▶ What to work on: What you return should match every record exactly, with the images removed.

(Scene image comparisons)
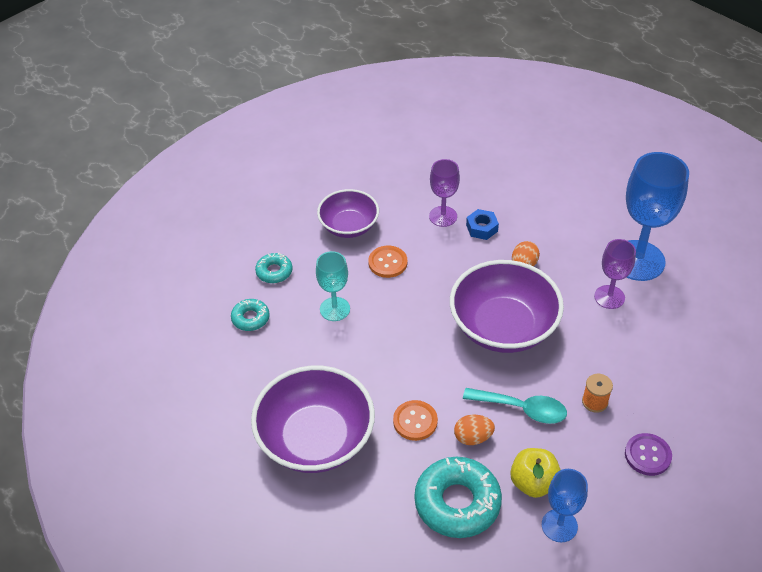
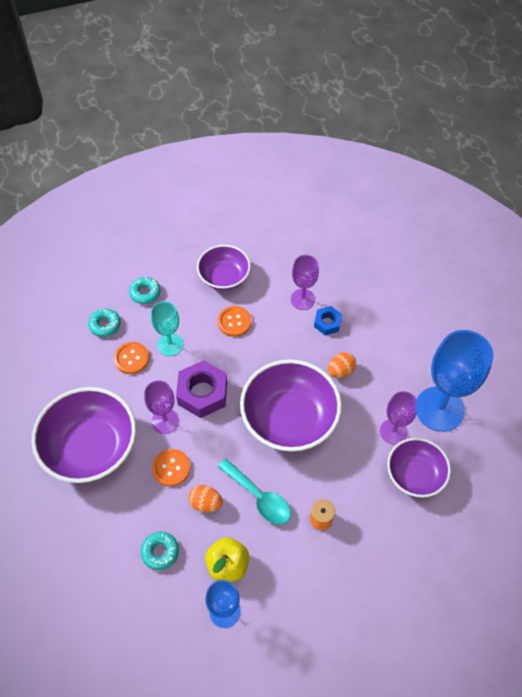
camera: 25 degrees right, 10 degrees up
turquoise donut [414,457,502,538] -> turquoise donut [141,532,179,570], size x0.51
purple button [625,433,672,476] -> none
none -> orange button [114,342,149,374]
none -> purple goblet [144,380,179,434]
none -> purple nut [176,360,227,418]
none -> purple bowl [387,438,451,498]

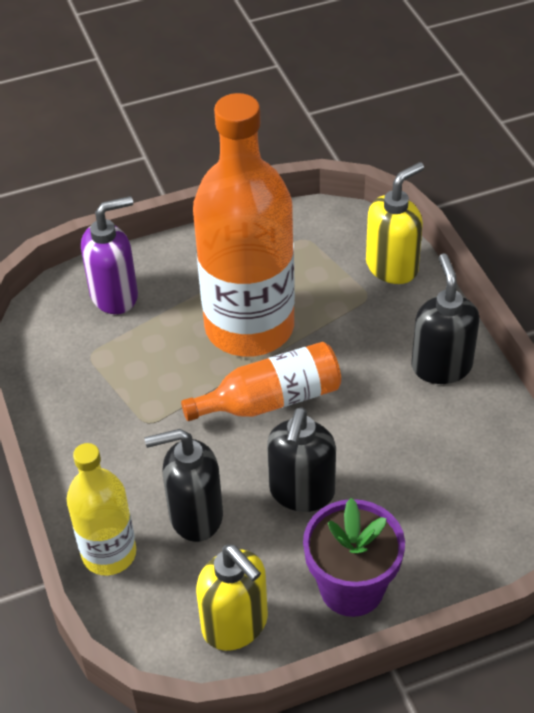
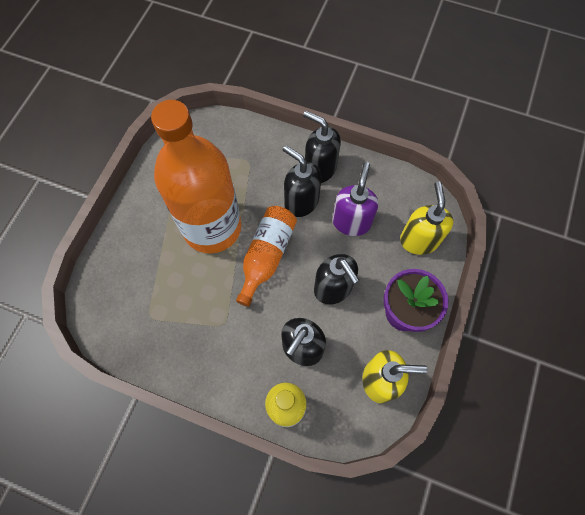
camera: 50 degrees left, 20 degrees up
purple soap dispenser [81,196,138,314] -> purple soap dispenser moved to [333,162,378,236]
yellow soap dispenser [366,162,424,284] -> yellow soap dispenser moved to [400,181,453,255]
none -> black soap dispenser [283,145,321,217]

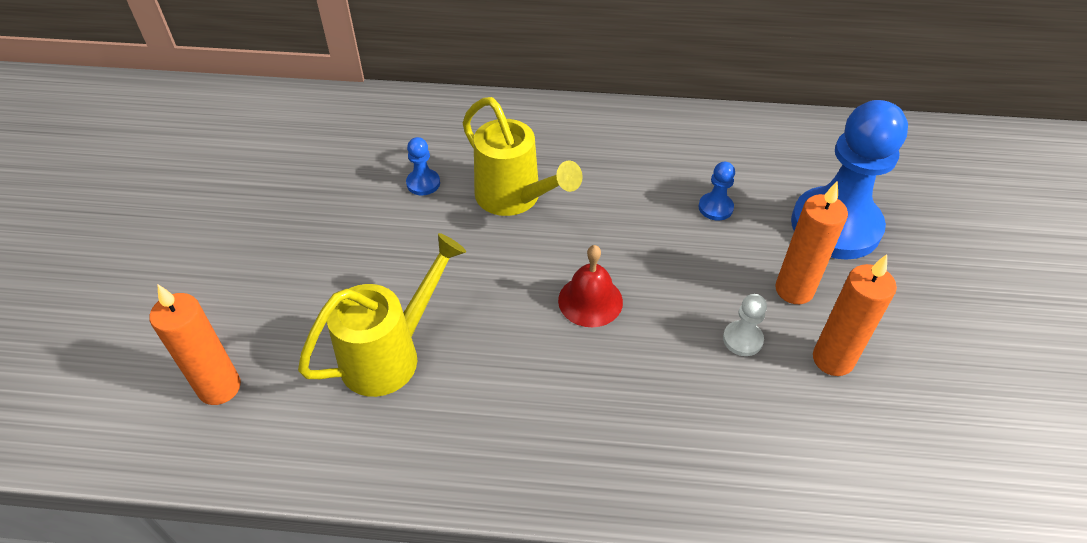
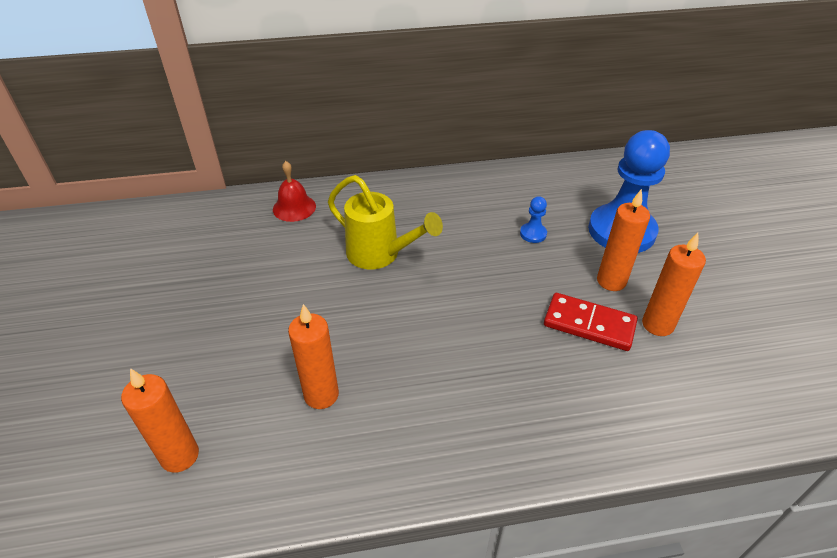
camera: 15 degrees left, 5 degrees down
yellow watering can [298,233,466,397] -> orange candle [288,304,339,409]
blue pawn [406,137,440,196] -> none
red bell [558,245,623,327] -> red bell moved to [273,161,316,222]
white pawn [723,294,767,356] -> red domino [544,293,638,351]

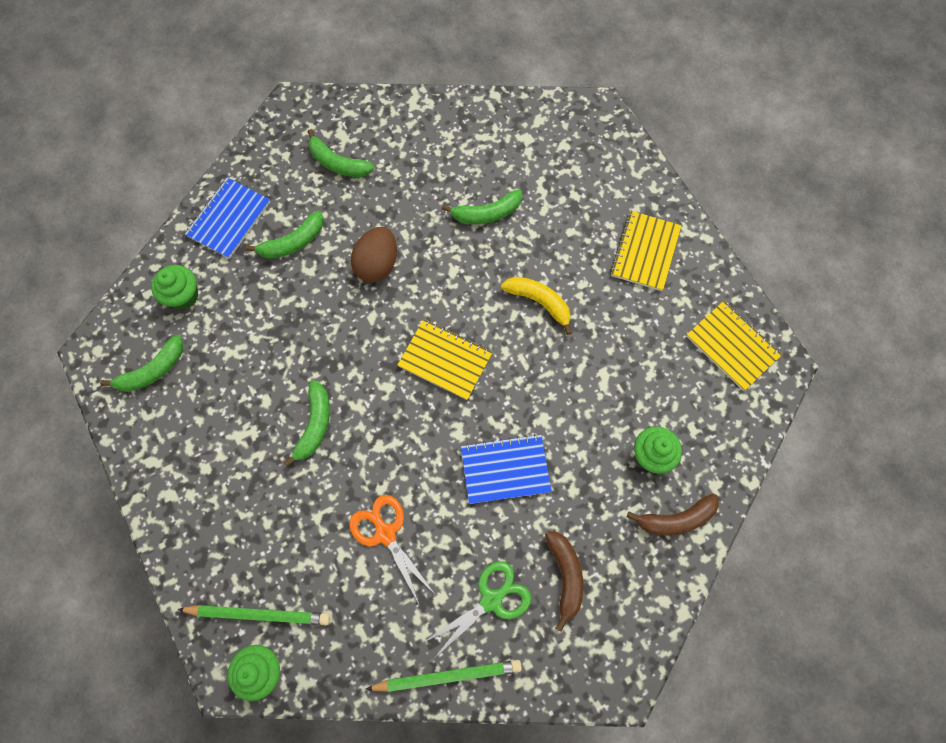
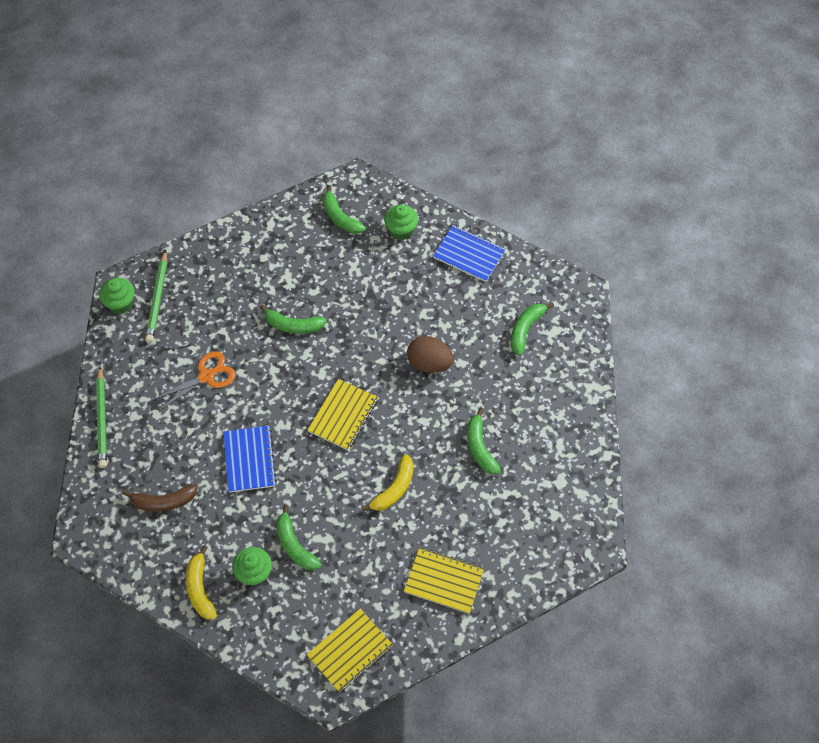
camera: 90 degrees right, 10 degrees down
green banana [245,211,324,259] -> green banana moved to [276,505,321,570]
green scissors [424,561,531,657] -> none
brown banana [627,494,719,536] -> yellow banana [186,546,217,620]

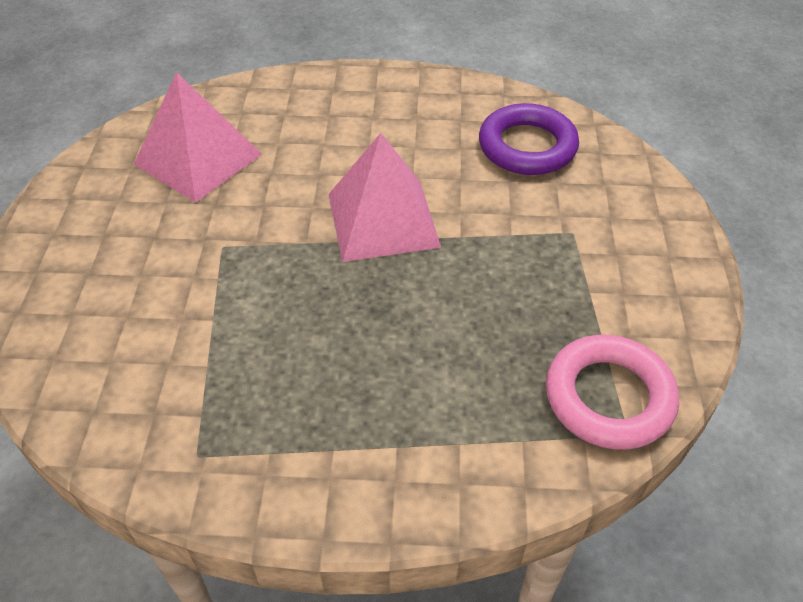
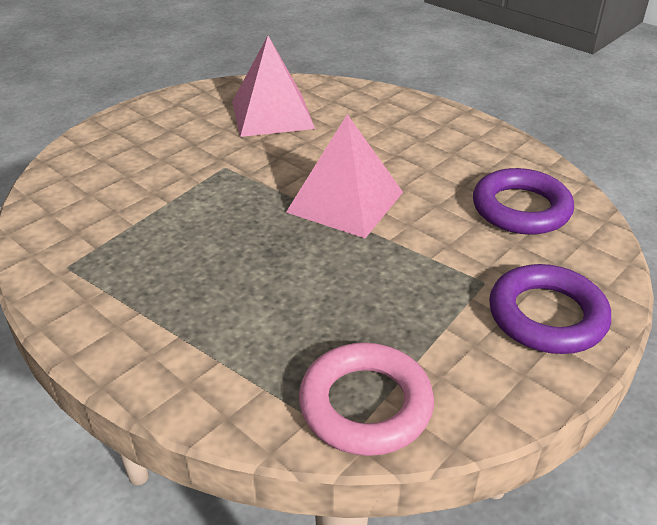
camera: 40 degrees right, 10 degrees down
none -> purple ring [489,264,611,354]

▶ Exercise solution:
camera: 25 degrees right, 10 degrees up
turquoise donut [414,457,502,538] -> turquoise donut [141,532,179,570], size x0.51
purple button [625,433,672,476] -> none
none -> orange button [114,342,149,374]
none -> purple goblet [144,380,179,434]
none -> purple nut [176,360,227,418]
none -> purple bowl [387,438,451,498]

camera: 50 degrees left, 20 degrees up
purple soap dispenser [81,196,138,314] -> purple soap dispenser moved to [333,162,378,236]
yellow soap dispenser [366,162,424,284] -> yellow soap dispenser moved to [400,181,453,255]
none -> black soap dispenser [283,145,321,217]

camera: 15 degrees left, 5 degrees down
yellow watering can [298,233,466,397] -> orange candle [288,304,339,409]
blue pawn [406,137,440,196] -> none
red bell [558,245,623,327] -> red bell moved to [273,161,316,222]
white pawn [723,294,767,356] -> red domino [544,293,638,351]

camera: 90 degrees right, 10 degrees down
green banana [245,211,324,259] -> green banana moved to [276,505,321,570]
green scissors [424,561,531,657] -> none
brown banana [627,494,719,536] -> yellow banana [186,546,217,620]

camera: 40 degrees right, 10 degrees down
none -> purple ring [489,264,611,354]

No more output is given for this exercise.